### Problem
The reply to the records below should contain exactly the lines from the line with "black light bulb: 1 -> 0" through the line with "pink pencil: 3 -> 1", and nothing besides.

### Data under study
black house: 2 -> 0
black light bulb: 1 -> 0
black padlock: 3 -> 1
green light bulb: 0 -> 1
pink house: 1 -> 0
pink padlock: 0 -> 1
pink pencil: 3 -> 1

==

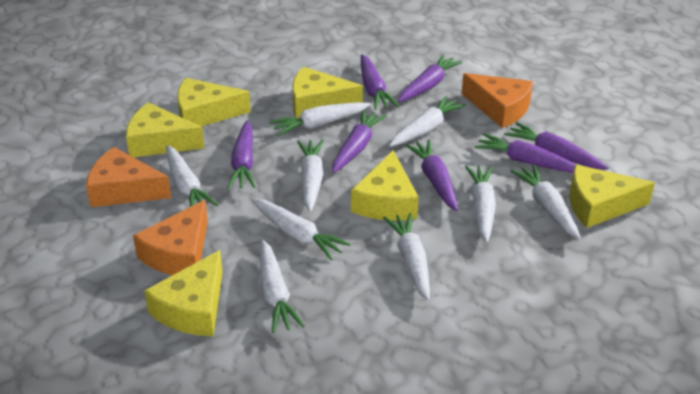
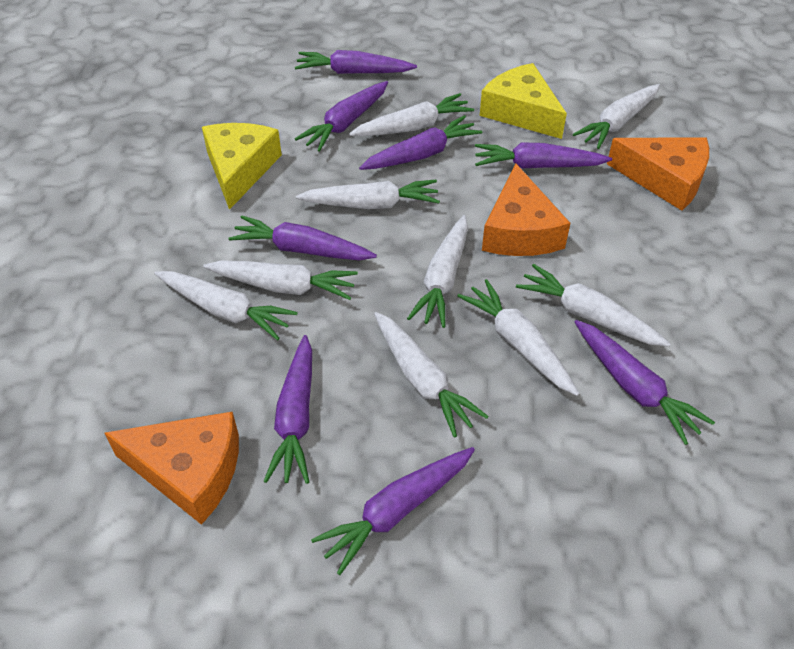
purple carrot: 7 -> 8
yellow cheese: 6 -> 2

### Your solution
black light bulb: 1 -> 0
black padlock: 3 -> 1
green light bulb: 0 -> 1
pink house: 1 -> 0
pink padlock: 0 -> 1
pink pencil: 3 -> 1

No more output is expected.